**WHAT THE EXERCISE ASKS:** From the line with "(233, 224) = (515, 480): brown" through the line with "(401, 508) = (213, 216): yellow", inclusive, return each line of the data below exactly and leave the rest out.

[Records from a dataset]
——————————

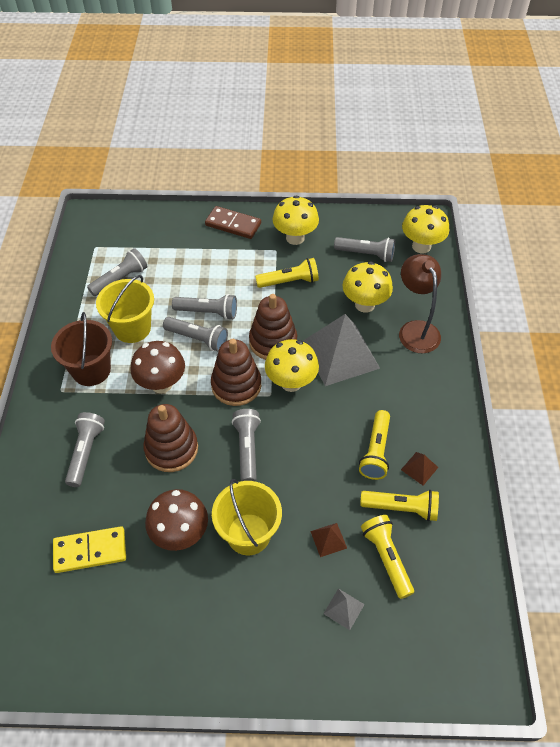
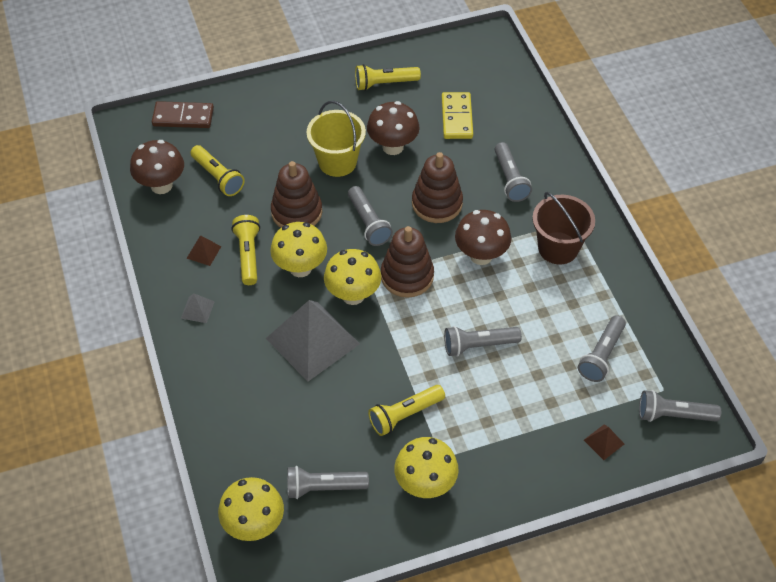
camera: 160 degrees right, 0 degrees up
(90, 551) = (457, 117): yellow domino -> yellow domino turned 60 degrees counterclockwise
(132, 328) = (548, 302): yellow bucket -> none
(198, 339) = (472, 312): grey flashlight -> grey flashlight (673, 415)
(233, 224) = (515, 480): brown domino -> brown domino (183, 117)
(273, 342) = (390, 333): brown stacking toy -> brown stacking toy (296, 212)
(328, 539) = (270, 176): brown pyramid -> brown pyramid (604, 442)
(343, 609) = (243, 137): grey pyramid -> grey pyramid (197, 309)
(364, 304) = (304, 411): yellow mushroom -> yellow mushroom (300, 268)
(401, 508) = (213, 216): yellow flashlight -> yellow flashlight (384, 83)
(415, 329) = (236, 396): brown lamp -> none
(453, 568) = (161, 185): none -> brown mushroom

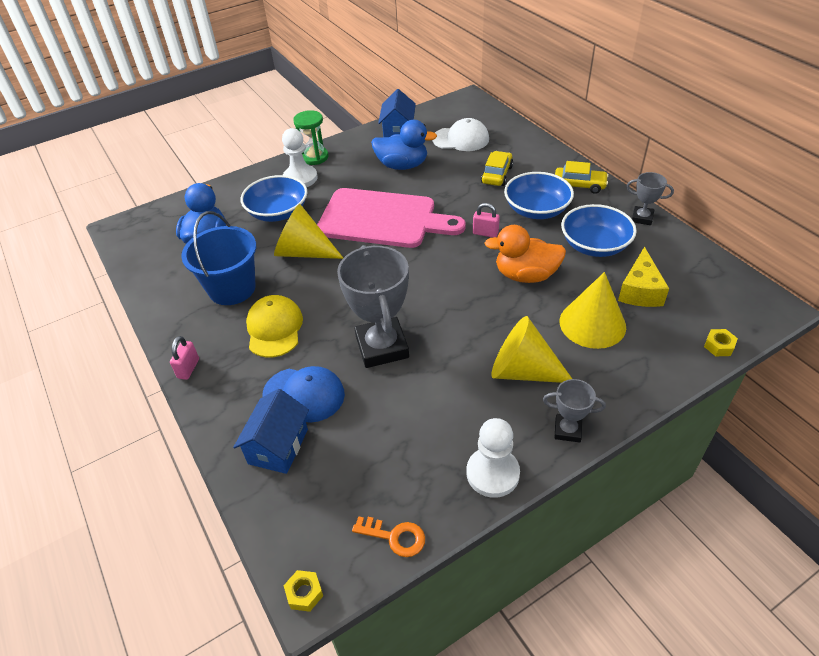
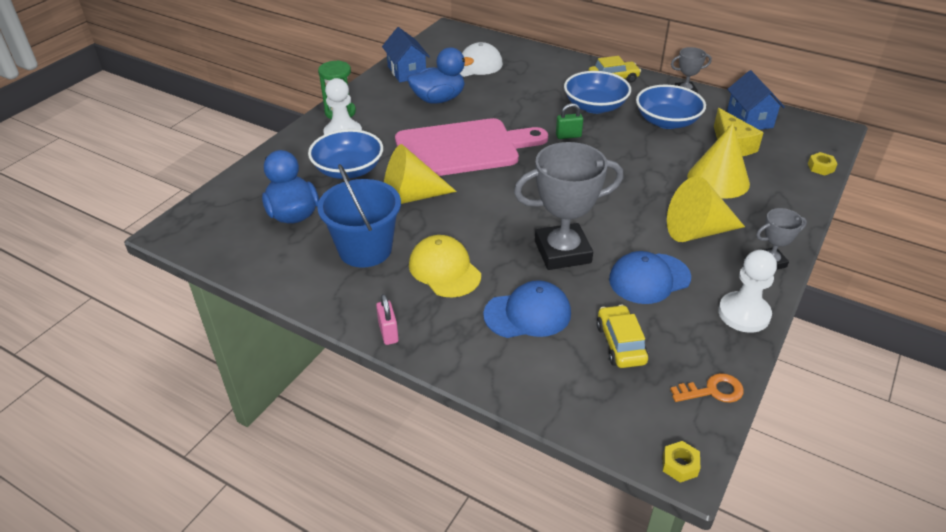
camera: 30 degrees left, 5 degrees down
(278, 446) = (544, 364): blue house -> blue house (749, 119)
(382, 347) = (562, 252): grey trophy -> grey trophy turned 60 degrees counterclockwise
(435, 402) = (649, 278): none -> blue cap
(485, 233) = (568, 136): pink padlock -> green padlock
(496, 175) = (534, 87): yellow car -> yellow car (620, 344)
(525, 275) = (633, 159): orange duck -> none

——————————

**OUTPUT OF THE TASK:**
(233, 224) = (515, 480): brown domino -> brown domino (183, 117)
(273, 342) = (390, 333): brown stacking toy -> brown stacking toy (296, 212)
(328, 539) = (270, 176): brown pyramid -> brown pyramid (604, 442)
(343, 609) = (243, 137): grey pyramid -> grey pyramid (197, 309)
(364, 304) = (304, 411): yellow mushroom -> yellow mushroom (300, 268)
(401, 508) = (213, 216): yellow flashlight -> yellow flashlight (384, 83)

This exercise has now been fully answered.